_WHAT TO DO:_ Which lines below contain the word "pink"? Copy each of them.

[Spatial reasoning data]
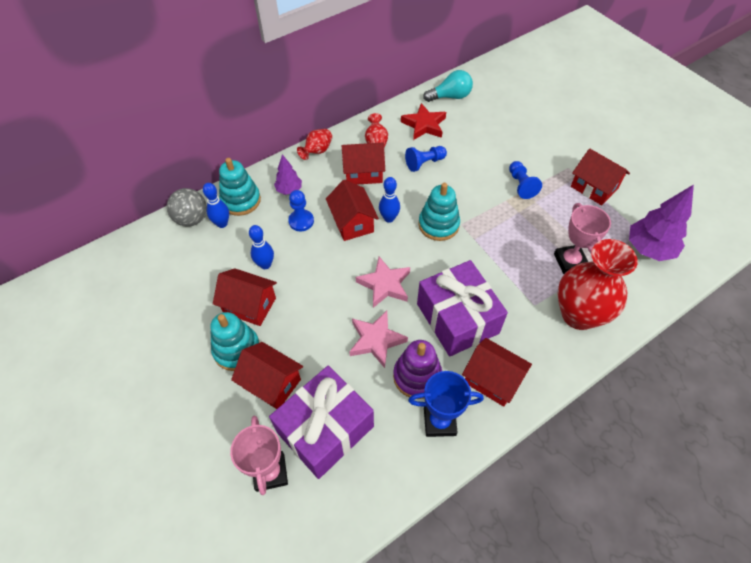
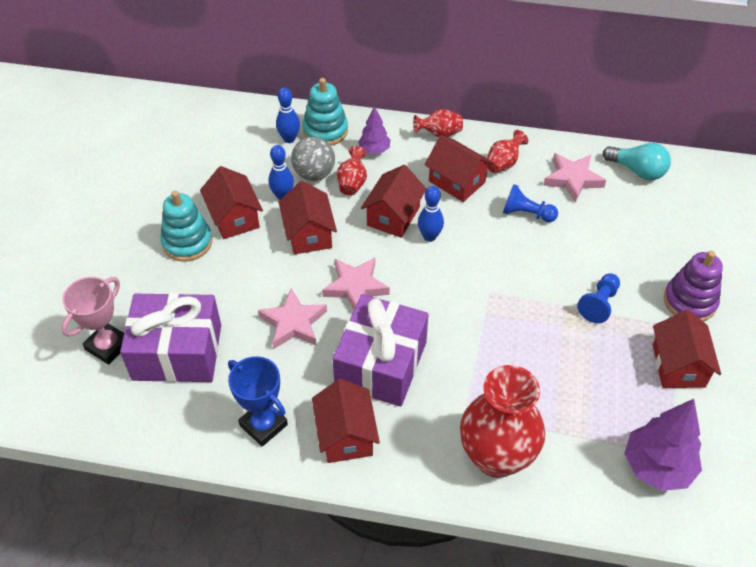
camera: 45 degrees right, 5 degrees down
(192, 219) = (271, 119): grey ball -> grey ball (314, 174)
(271, 383) = (181, 287): red house -> red house (309, 234)
(301, 221) = (352, 183): blue pawn -> red vase
(417, 376) = (290, 377): purple stacking toy -> purple stacking toy (689, 301)
(424, 125) = (572, 179): red star -> pink star
(438, 225) = (467, 276): turquoise stacking toy -> none
(570, 261) = (553, 408): pink trophy -> none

_ANSWER FOR THE TASK:_
(424, 125) = (572, 179): red star -> pink star
(570, 261) = (553, 408): pink trophy -> none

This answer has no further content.